== Segment start ==
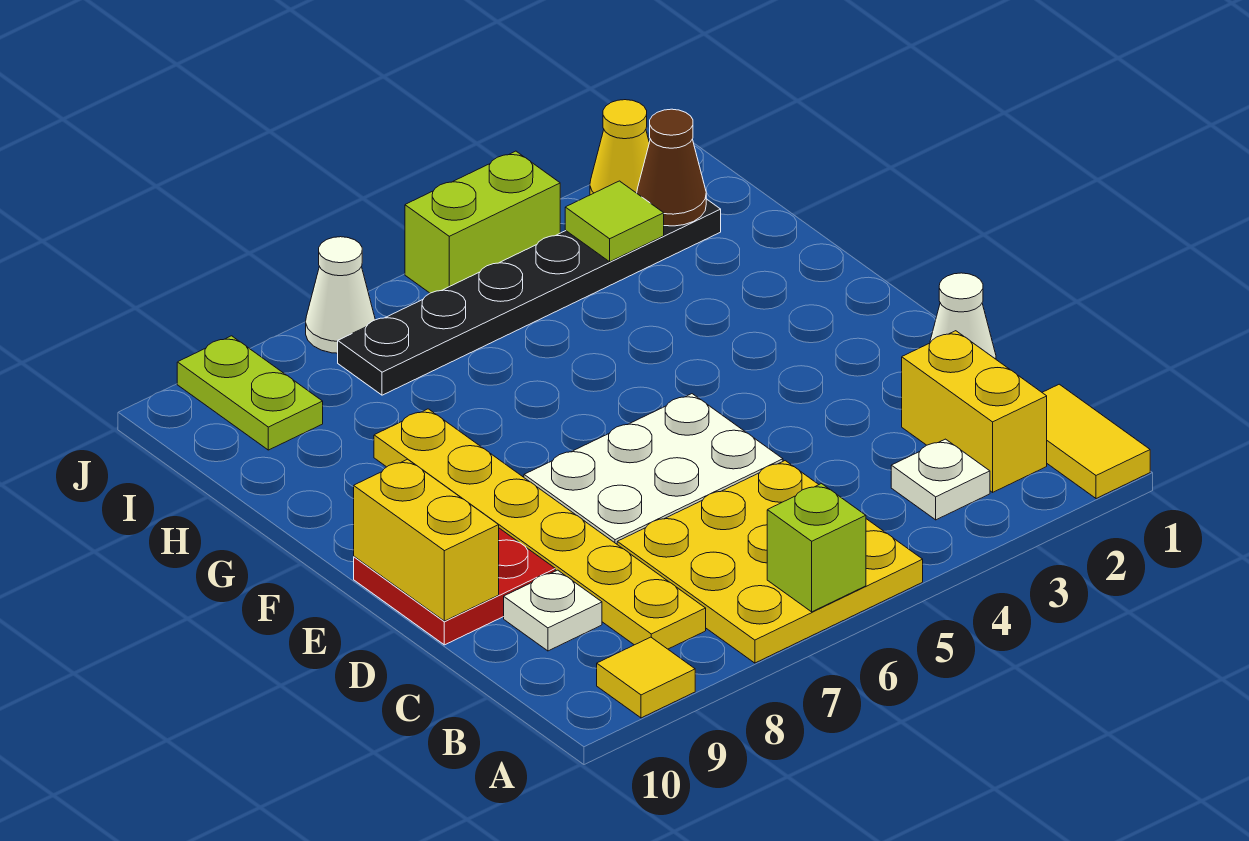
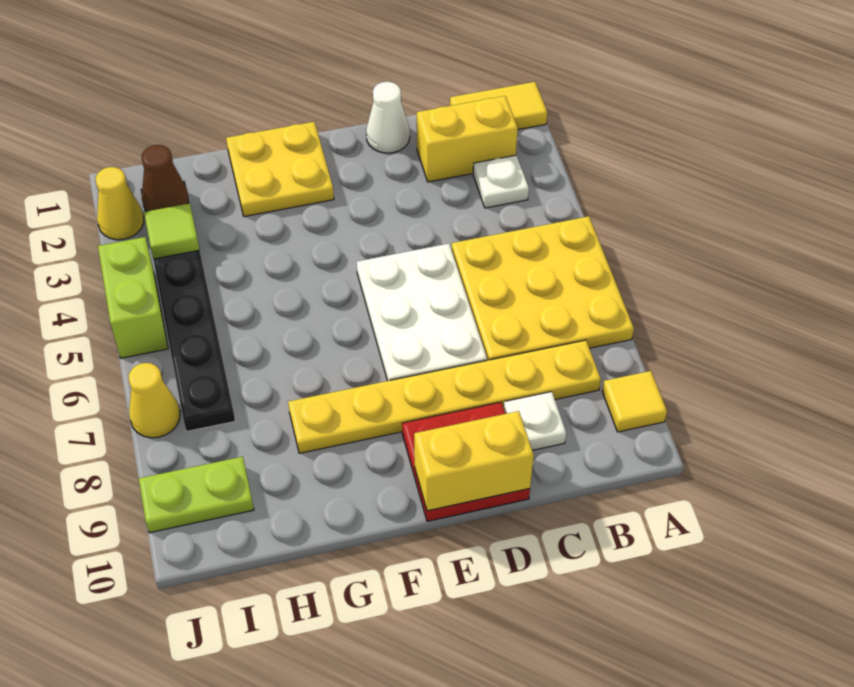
lime brick A6 level 2 -> none
none -> yellow plate F1:G2 level 1
white cone J7 level 1 -> yellow cone J7 level 1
== Segment end ==
• Work order: Once the pictures are removed, copy the listing exactly.

• Answer to the problem:
lime brick A6 level 2 -> none
none -> yellow plate F1:G2 level 1
white cone J7 level 1 -> yellow cone J7 level 1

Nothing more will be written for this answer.